Collected data:
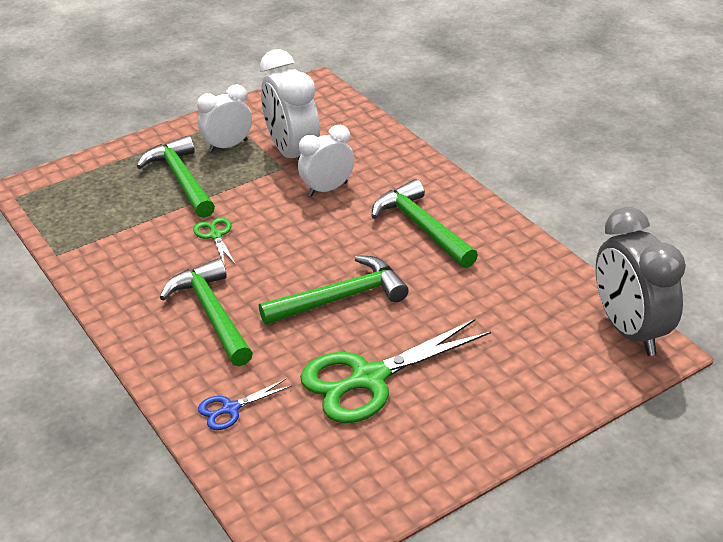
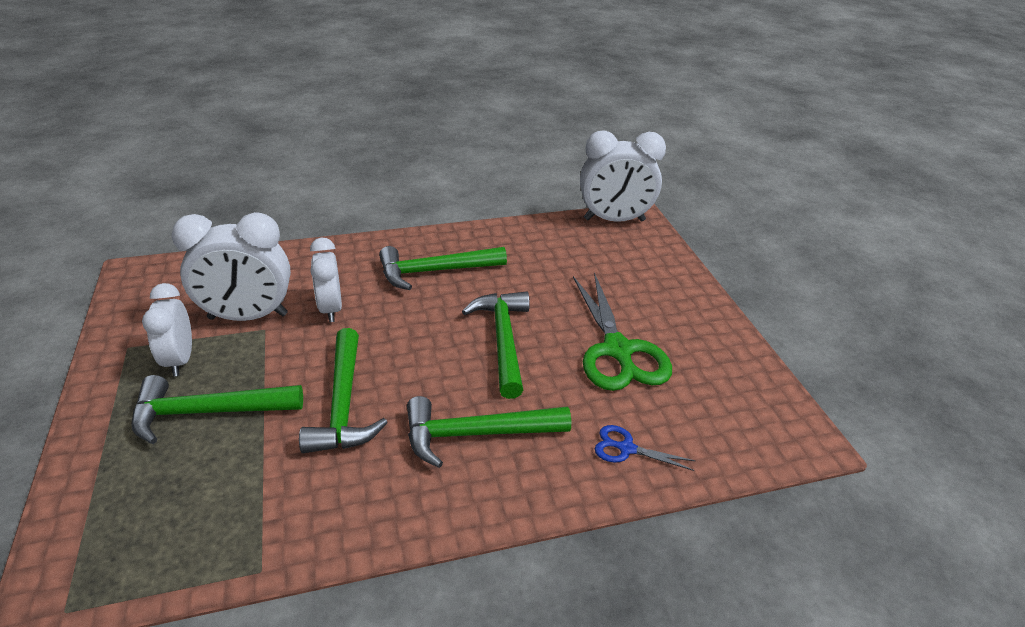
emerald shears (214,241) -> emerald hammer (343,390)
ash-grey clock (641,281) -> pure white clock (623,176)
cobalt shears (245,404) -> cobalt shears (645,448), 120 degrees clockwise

What the task requires:
Across the data, pull every line containing the string "shears".

Answer for this exercise:
emerald shears (214,241) -> emerald hammer (343,390)
cobalt shears (245,404) -> cobalt shears (645,448), 120 degrees clockwise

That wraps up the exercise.